> **What you should do**
Scan the listing for the word "tree" and give the number of lines where it appears, with no other text.

> **Data section**
________________________

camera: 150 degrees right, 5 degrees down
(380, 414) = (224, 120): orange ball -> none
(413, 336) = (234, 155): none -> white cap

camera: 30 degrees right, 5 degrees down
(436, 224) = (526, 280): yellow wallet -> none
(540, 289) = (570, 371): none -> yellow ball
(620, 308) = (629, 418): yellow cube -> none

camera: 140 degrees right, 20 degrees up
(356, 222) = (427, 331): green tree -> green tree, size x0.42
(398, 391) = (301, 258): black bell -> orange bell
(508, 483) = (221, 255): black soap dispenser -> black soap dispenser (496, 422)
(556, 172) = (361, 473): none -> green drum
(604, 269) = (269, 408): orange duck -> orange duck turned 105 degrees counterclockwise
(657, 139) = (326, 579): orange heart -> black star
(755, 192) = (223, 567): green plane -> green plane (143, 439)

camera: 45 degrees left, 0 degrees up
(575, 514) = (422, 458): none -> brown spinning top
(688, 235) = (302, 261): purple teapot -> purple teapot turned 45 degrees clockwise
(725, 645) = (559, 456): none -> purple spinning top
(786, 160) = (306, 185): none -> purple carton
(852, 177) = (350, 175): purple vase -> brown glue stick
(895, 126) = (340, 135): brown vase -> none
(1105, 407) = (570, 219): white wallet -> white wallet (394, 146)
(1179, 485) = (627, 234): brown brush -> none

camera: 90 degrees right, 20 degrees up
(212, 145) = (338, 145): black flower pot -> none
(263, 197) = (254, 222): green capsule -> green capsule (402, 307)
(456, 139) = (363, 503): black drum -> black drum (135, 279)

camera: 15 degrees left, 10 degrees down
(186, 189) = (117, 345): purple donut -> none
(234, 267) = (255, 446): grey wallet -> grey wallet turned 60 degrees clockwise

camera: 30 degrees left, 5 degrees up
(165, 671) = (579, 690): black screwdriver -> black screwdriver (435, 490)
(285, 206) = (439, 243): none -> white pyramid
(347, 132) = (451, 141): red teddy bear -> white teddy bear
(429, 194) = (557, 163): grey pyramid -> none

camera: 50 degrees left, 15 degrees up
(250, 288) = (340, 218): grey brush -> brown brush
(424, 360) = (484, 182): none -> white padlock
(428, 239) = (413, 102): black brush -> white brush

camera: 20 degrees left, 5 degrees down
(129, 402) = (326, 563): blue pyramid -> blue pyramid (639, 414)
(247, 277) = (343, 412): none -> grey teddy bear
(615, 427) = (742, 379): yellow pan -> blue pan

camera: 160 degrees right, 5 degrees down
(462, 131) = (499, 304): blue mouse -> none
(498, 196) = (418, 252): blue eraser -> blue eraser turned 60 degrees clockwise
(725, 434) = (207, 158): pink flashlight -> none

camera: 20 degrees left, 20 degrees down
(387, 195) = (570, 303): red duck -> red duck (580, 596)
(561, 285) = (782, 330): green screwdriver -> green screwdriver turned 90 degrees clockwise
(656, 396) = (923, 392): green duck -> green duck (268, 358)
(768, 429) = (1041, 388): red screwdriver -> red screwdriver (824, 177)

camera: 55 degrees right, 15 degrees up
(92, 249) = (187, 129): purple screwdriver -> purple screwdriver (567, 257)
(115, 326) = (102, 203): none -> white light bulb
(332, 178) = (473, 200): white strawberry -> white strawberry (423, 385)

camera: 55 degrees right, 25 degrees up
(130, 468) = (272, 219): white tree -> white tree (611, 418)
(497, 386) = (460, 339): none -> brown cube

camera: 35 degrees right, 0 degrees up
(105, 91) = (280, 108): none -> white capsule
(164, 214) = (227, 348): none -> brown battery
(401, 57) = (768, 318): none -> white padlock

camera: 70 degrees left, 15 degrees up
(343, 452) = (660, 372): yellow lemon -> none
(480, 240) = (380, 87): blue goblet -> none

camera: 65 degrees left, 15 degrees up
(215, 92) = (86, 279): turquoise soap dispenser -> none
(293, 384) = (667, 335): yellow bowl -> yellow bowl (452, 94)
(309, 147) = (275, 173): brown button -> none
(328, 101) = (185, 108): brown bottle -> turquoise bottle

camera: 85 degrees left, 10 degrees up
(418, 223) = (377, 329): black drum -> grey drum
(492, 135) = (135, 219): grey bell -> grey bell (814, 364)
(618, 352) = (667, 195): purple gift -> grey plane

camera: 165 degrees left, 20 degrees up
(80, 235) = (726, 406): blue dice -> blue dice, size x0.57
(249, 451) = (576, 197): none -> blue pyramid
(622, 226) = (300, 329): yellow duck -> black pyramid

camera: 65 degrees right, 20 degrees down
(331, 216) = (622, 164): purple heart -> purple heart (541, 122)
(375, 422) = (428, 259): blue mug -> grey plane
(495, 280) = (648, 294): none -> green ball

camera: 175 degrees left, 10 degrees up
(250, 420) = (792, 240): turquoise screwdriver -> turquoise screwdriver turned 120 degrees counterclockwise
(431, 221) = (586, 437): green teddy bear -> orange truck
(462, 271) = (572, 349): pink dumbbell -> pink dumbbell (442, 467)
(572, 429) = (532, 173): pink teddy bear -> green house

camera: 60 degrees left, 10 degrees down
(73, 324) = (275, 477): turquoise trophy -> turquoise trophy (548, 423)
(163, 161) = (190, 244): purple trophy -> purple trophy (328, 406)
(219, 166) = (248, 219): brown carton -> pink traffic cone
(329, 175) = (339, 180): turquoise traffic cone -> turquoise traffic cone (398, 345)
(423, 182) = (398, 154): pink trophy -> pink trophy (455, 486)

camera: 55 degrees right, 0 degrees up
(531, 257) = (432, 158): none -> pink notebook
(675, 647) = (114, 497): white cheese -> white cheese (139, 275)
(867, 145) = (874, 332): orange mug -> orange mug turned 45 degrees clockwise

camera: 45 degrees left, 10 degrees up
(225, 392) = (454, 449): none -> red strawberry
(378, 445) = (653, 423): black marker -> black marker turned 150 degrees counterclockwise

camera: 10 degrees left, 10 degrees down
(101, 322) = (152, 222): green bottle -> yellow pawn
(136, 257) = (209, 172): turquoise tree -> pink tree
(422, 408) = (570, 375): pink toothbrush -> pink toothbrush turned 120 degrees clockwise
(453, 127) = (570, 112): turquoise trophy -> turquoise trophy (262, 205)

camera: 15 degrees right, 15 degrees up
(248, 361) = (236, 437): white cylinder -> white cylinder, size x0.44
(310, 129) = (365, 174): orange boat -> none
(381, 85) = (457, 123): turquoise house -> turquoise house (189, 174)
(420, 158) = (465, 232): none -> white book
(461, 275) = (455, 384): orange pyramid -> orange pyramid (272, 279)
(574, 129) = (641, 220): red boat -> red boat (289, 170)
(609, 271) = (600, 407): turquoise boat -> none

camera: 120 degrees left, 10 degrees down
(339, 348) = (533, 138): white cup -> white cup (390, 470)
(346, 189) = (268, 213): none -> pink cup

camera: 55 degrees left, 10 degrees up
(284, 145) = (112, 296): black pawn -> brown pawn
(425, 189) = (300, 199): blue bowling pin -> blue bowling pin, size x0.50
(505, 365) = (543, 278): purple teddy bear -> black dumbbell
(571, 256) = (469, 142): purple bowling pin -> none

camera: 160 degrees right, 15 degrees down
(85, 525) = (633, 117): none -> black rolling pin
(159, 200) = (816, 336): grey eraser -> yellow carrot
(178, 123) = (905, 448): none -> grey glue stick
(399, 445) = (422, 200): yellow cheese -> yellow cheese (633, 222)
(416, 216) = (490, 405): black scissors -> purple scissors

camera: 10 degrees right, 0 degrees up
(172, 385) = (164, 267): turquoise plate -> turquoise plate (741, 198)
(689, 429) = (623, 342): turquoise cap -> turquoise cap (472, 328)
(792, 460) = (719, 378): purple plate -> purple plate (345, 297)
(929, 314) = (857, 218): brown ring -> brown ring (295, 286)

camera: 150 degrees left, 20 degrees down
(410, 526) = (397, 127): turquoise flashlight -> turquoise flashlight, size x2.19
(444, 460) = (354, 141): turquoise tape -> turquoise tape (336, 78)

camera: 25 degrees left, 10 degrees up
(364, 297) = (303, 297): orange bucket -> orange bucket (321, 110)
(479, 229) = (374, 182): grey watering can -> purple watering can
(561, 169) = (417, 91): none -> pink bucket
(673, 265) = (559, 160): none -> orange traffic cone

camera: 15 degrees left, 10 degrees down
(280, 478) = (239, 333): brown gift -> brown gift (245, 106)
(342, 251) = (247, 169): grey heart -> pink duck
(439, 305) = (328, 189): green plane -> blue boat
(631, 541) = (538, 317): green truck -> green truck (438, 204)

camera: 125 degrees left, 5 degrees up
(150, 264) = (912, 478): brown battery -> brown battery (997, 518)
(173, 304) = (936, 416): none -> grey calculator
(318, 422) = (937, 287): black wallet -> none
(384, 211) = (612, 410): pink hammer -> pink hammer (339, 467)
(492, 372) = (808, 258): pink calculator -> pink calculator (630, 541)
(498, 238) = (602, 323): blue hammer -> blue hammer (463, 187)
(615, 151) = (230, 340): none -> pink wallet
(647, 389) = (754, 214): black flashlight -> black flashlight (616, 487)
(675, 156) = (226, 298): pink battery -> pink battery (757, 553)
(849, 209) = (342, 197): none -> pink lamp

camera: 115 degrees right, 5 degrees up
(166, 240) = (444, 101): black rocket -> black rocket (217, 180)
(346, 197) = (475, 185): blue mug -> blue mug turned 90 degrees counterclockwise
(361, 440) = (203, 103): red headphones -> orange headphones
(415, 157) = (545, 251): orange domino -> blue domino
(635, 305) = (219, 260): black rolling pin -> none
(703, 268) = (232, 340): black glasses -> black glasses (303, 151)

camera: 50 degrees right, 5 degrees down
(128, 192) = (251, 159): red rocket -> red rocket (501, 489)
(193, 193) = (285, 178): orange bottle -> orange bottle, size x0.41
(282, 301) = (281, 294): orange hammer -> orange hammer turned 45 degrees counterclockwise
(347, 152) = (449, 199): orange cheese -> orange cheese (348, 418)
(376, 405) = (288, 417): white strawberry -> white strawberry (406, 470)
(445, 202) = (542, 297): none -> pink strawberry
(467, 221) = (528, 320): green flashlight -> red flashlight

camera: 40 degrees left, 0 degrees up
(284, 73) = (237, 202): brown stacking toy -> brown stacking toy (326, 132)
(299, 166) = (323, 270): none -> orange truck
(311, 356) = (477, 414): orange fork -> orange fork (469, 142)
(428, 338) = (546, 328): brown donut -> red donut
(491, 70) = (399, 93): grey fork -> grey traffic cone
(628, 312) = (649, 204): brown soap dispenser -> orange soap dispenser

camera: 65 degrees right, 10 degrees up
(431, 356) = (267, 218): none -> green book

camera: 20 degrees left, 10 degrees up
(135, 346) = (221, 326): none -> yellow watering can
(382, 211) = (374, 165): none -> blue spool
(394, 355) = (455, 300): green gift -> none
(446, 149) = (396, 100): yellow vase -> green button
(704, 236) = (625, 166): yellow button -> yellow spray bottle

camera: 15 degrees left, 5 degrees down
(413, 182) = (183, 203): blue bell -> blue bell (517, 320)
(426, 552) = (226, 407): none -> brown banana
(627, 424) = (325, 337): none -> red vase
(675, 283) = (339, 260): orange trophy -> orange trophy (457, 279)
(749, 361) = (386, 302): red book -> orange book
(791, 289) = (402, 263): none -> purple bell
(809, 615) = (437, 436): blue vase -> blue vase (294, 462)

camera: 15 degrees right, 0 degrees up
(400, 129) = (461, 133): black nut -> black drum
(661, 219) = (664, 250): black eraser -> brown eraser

________________________

> **Answer space**
3